_Problem to work on:_ Copy each line containing the word "orange" from the records that follow, please.

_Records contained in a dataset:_

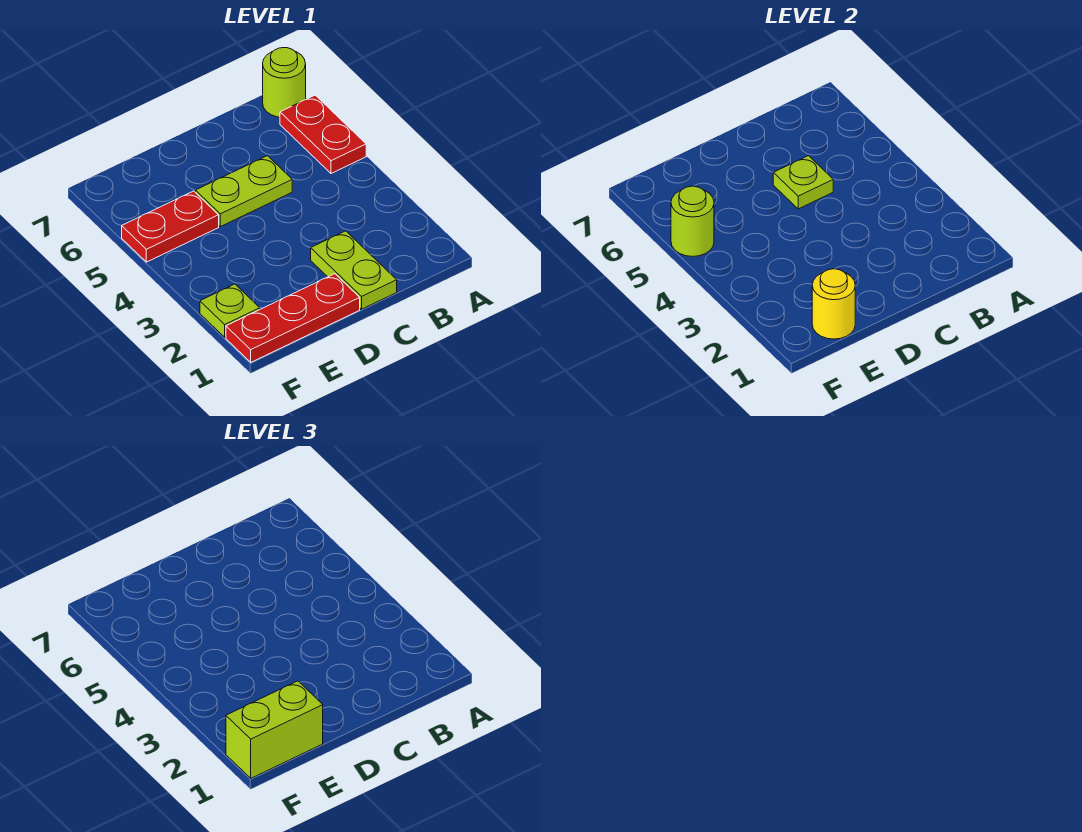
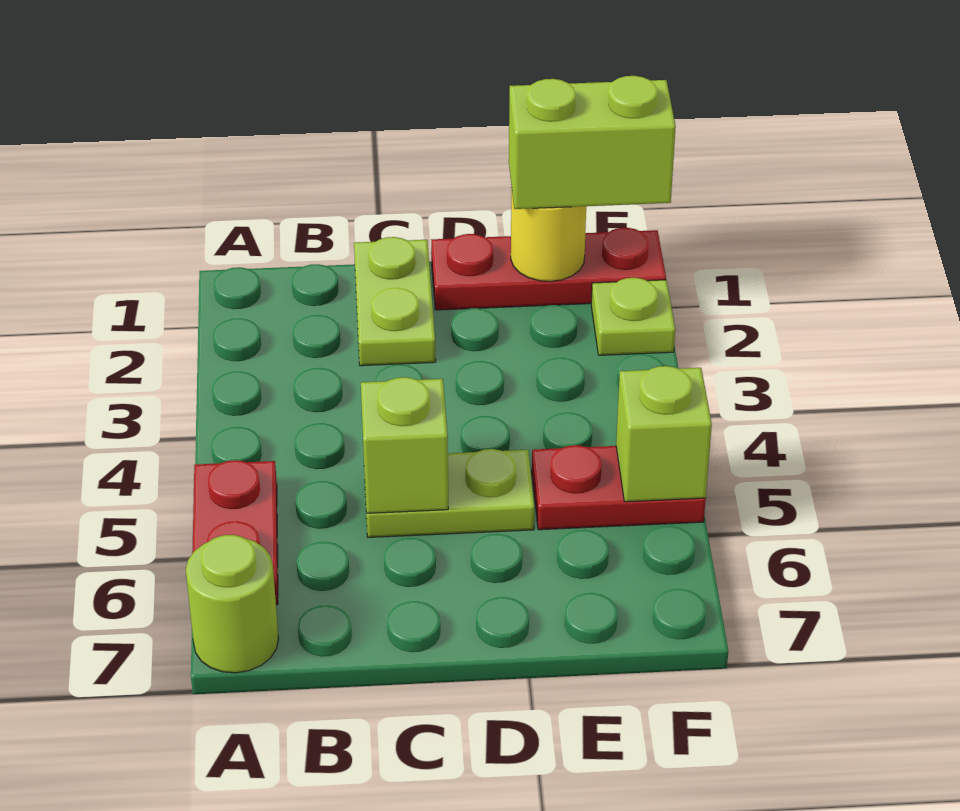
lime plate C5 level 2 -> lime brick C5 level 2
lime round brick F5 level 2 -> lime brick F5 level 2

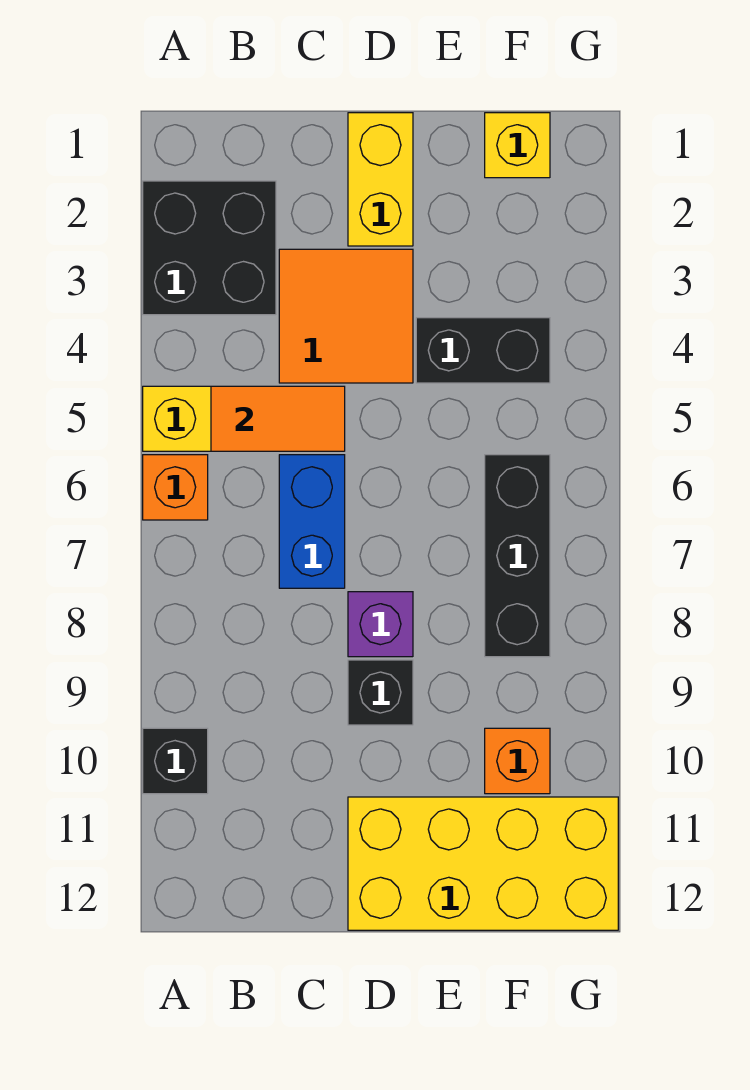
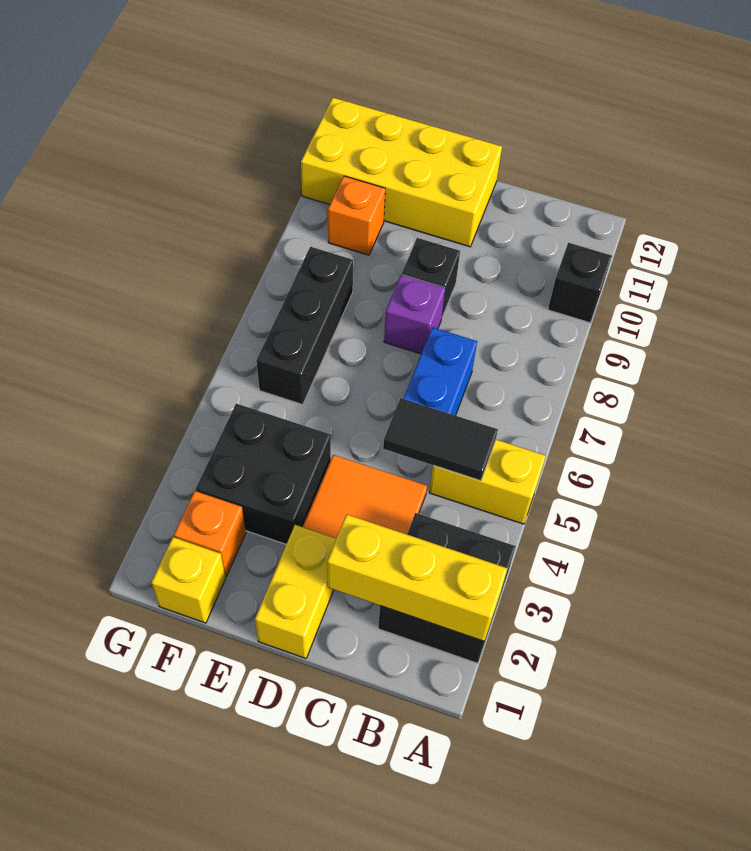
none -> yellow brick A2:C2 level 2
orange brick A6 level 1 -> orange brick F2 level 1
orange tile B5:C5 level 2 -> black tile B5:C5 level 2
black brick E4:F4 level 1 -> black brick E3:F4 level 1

_Written solution:_
orange brick A6 level 1 -> orange brick F2 level 1
orange tile B5:C5 level 2 -> black tile B5:C5 level 2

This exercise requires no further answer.